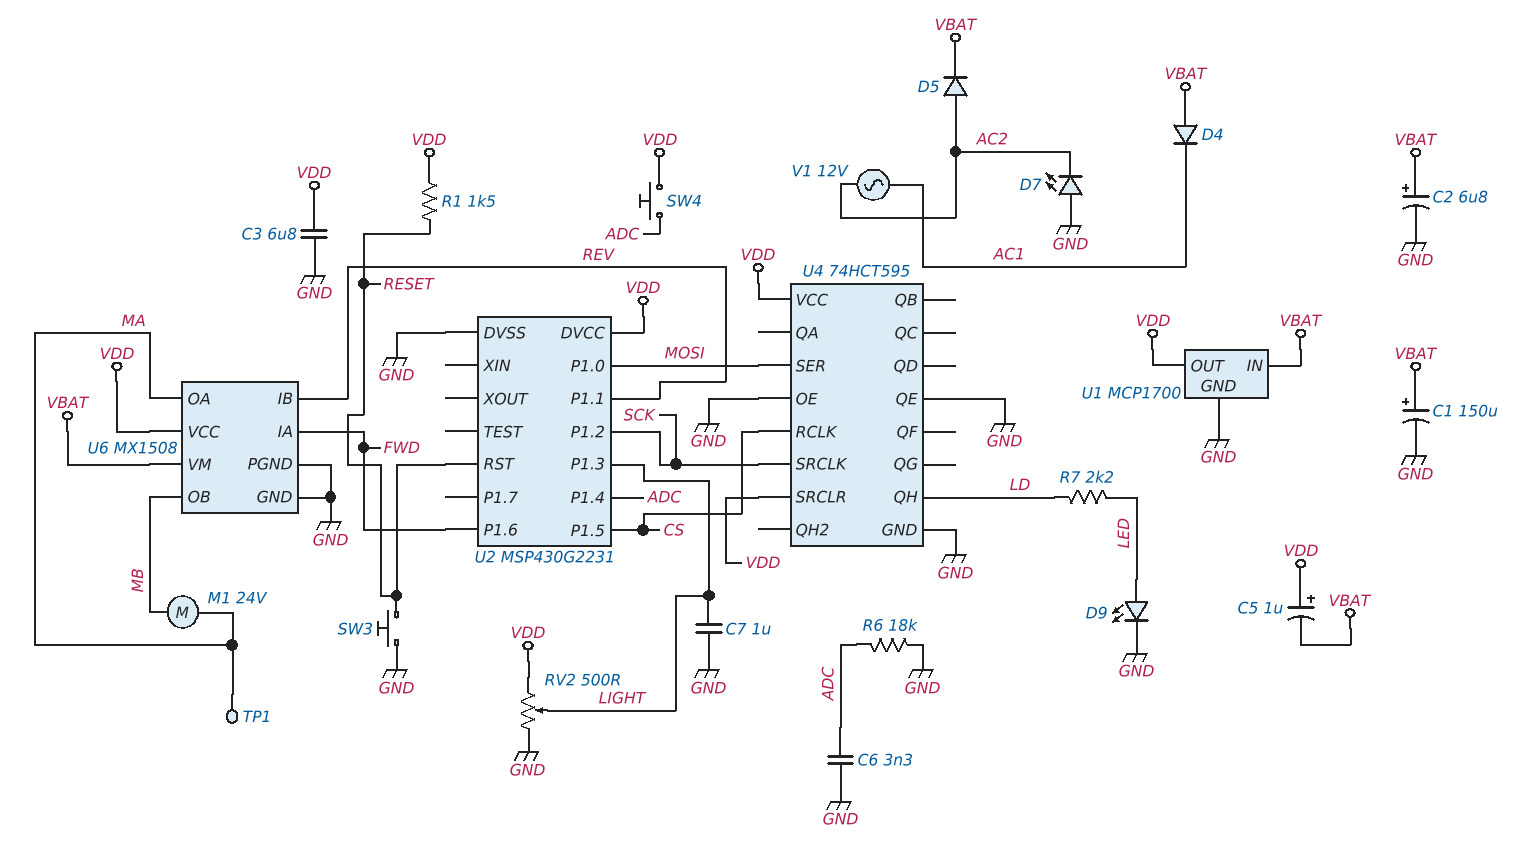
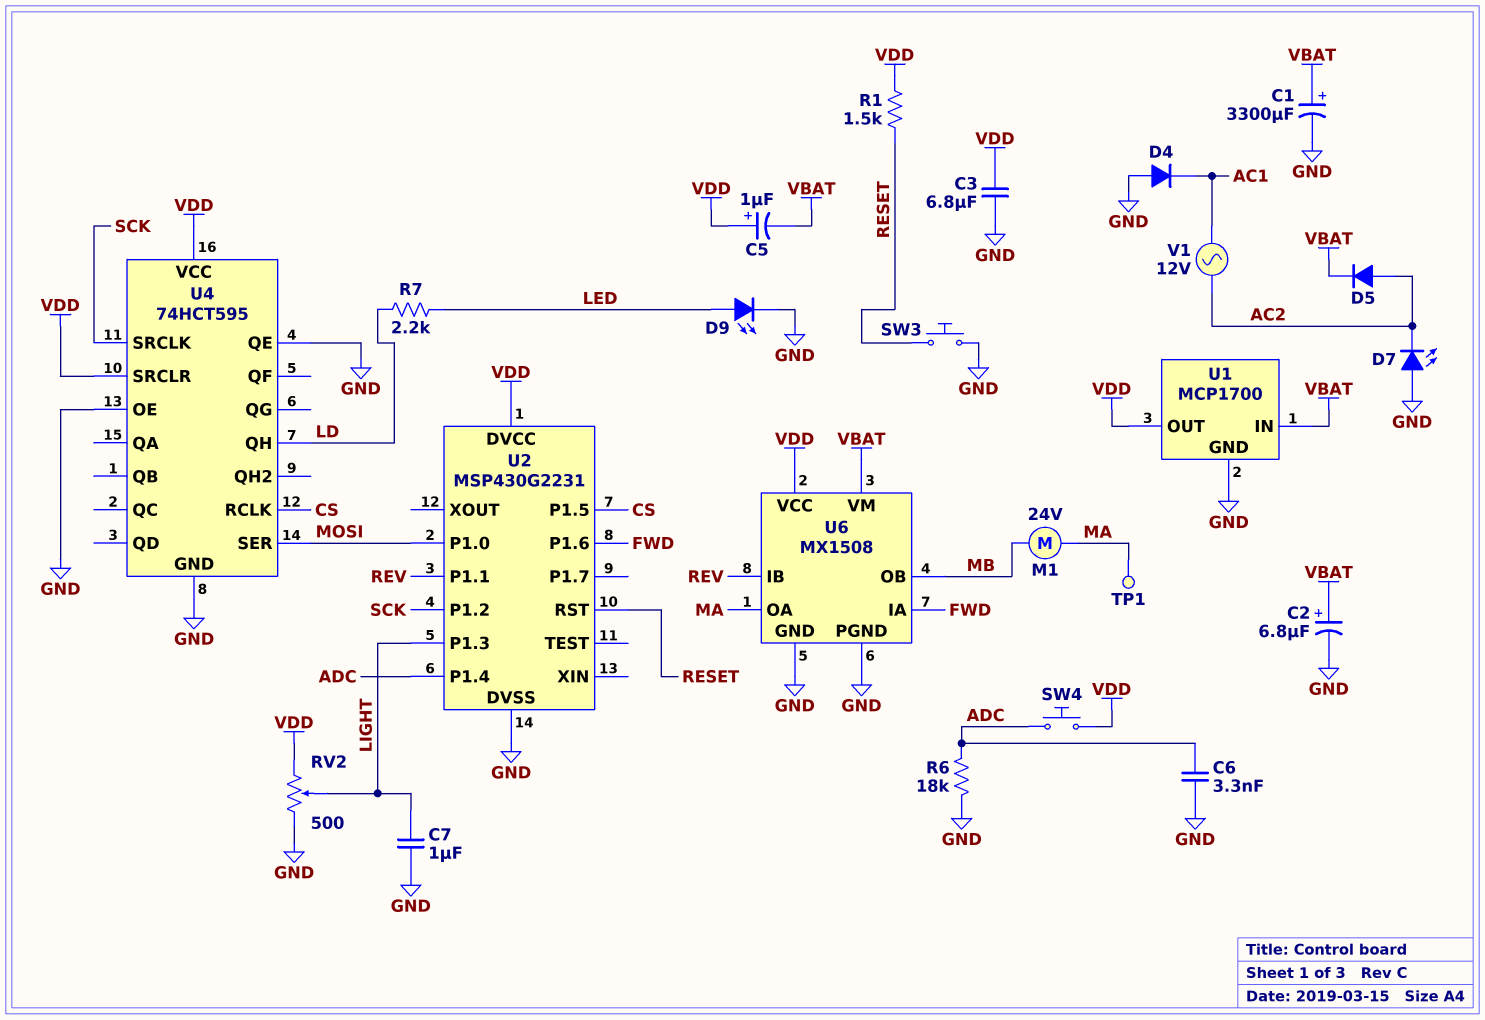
C1: 150uF (plus VBAT, minus GND) -> 3300uF (plus VBAT, minus GND)
D4: diode (A VBAT, K AC1) -> diode (A GND, K AC1)

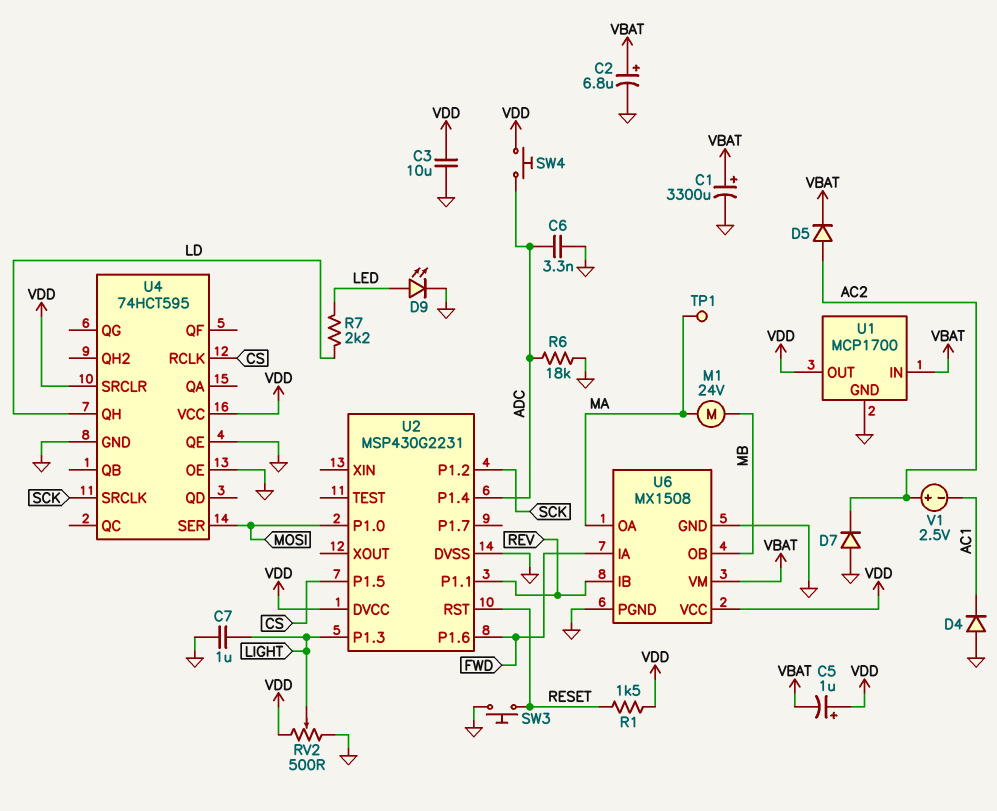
C3: 6.8uF (GND, VDD) -> 10uF (GND, VDD)
D7: LED (A GND, K AC2) -> diode (A GND, K AC2)
V1: AC 12V (AC1, AC2) -> 2.5V (plus AC2, minus AC1)

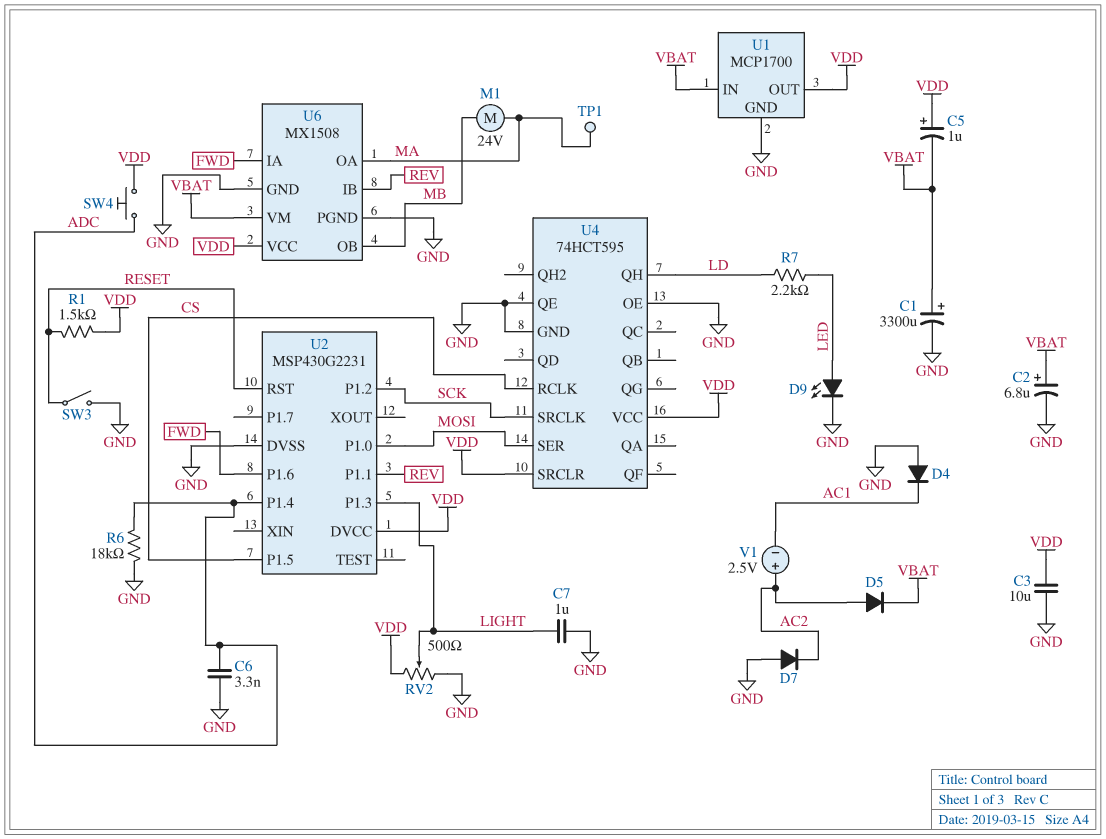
SW3: button (GND, RESET) -> switch (GND, RESET)

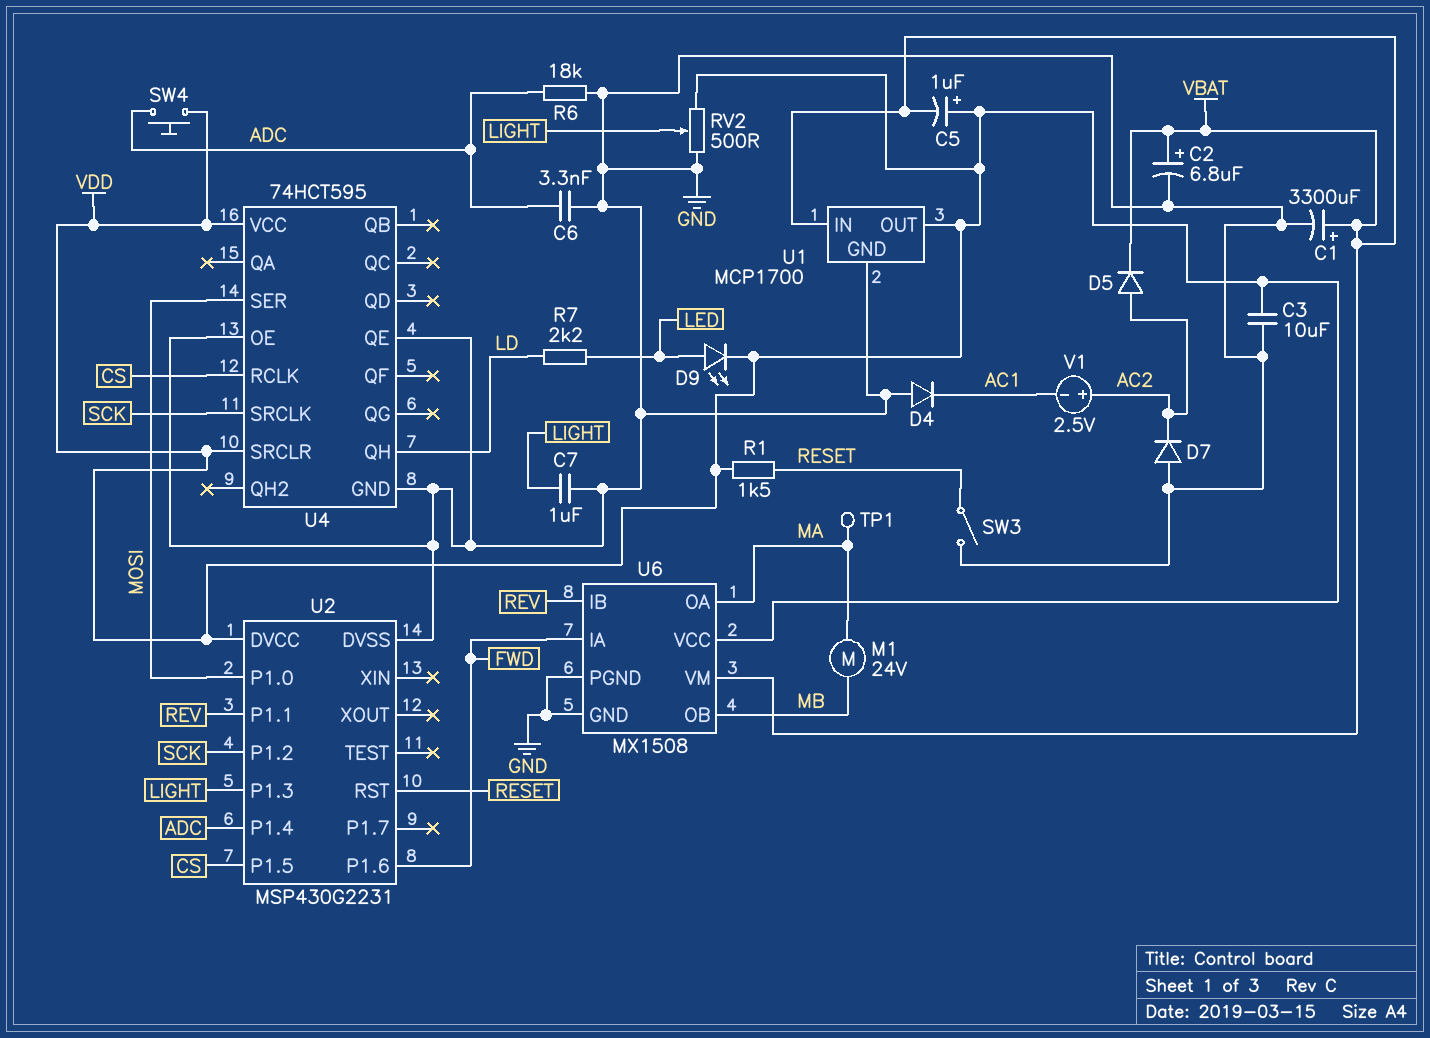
D9: LED (A LED, K GND) -> LED (A LED, K VDD)

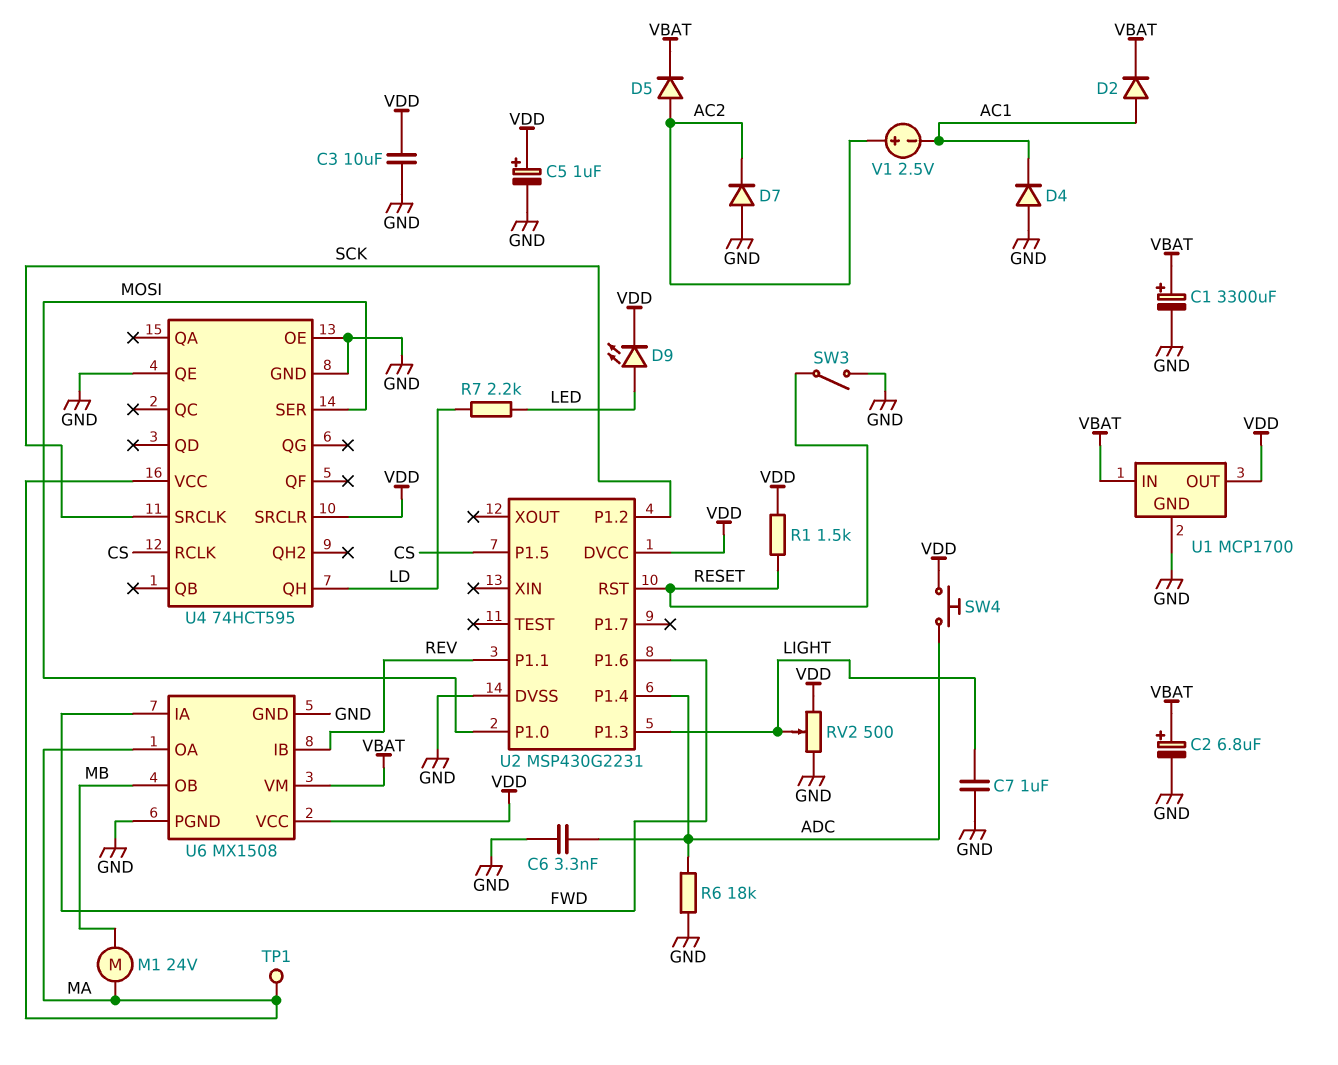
C5: 1uF (plus VDD, minus VBAT) -> 1uF (plus VDD, minus GND)
D2: none -> diode (A AC1, K VBAT)
U4 pin VCC: VDD -> MA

******************************

Only the lines from the one with "C5: 1uF (plus" through the final line above belong in the answer, each retyped exactly.

C5: 1uF (plus VDD, minus VBAT) -> 1uF (plus VDD, minus GND)
D2: none -> diode (A AC1, K VBAT)
U4 pin VCC: VDD -> MA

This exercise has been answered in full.